▸ **What you have to do**
In full and exactly, please return the records, but keep out the pictures.

▸ **Data excerpts**
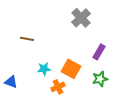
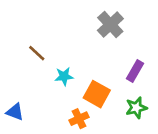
brown line: (27, 39) -> (37, 53), turned 32
cyan star: (44, 69) -> (64, 76), moved

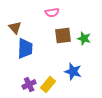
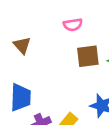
blue trapezoid: (25, 48) -> (21, 97), moved

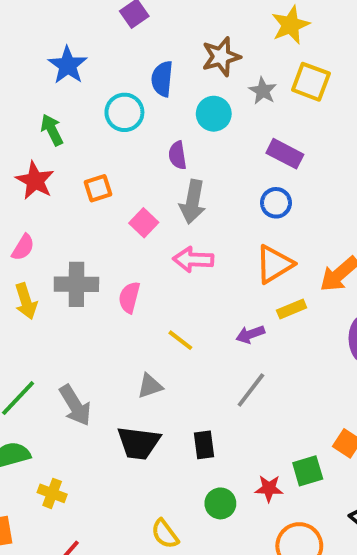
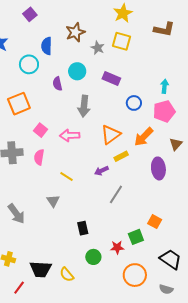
yellow star: (291, 25) -> (123, 13), moved
cyan circle: (214, 114) -> (77, 71), moved
orange square: (98, 188) -> (19, 104), size x1.6
gray arrow: (193, 202) -> (84, 106), moved
blue circle: (276, 203) -> (134, 103), moved
pink square: (144, 223) -> (40, 130), moved
gray triangle: (150, 386) -> (53, 201), turned -40
gray line: (251, 390) -> (116, 194), moved
black trapezoid: (139, 443) -> (41, 269), moved

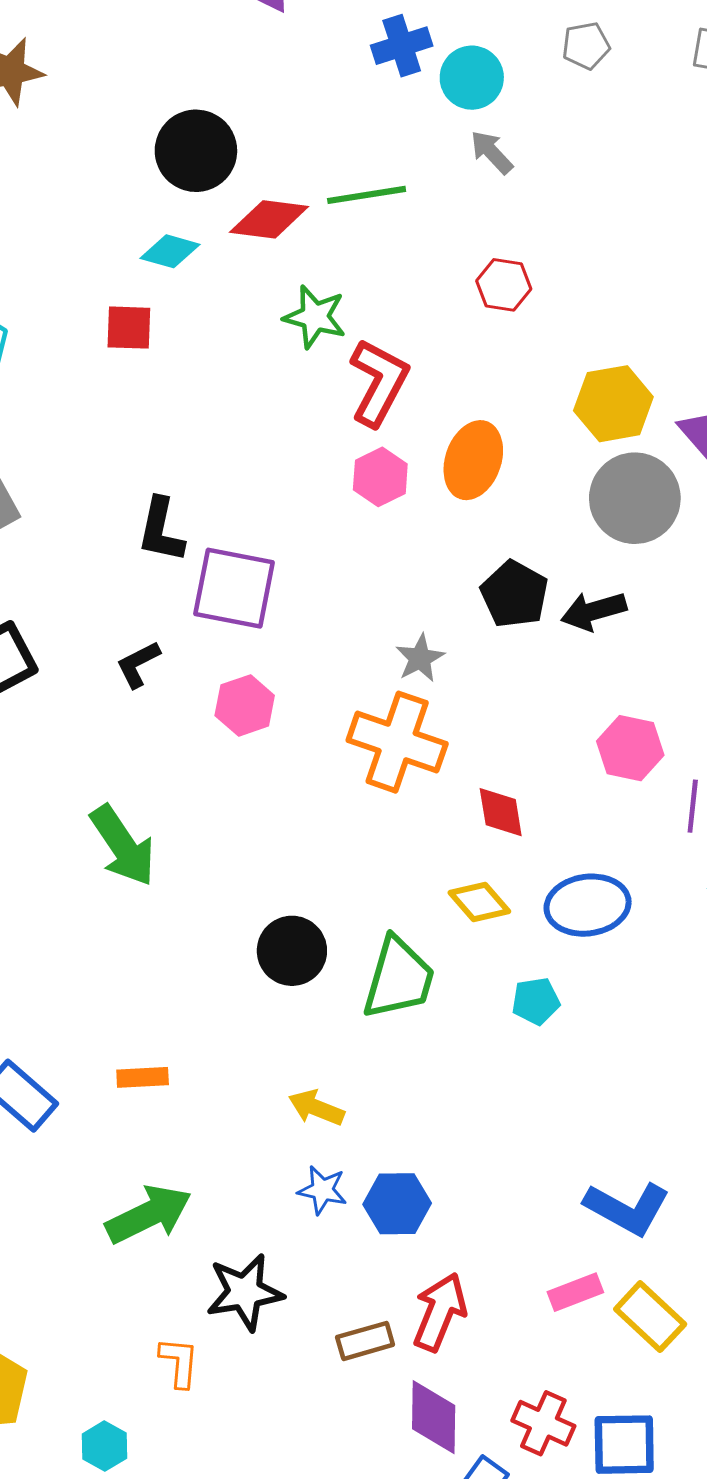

▸ **Result of the task**
brown line: (27, 39) -> (37, 53), turned 32
cyan star: (44, 69) -> (64, 76), moved

blue trapezoid: (25, 48) -> (21, 97), moved

yellow star: (291, 25) -> (123, 13), moved
cyan circle: (214, 114) -> (77, 71), moved
orange square: (98, 188) -> (19, 104), size x1.6
gray arrow: (193, 202) -> (84, 106), moved
blue circle: (276, 203) -> (134, 103), moved
pink square: (144, 223) -> (40, 130), moved
gray triangle: (150, 386) -> (53, 201), turned -40
gray line: (251, 390) -> (116, 194), moved
black trapezoid: (139, 443) -> (41, 269), moved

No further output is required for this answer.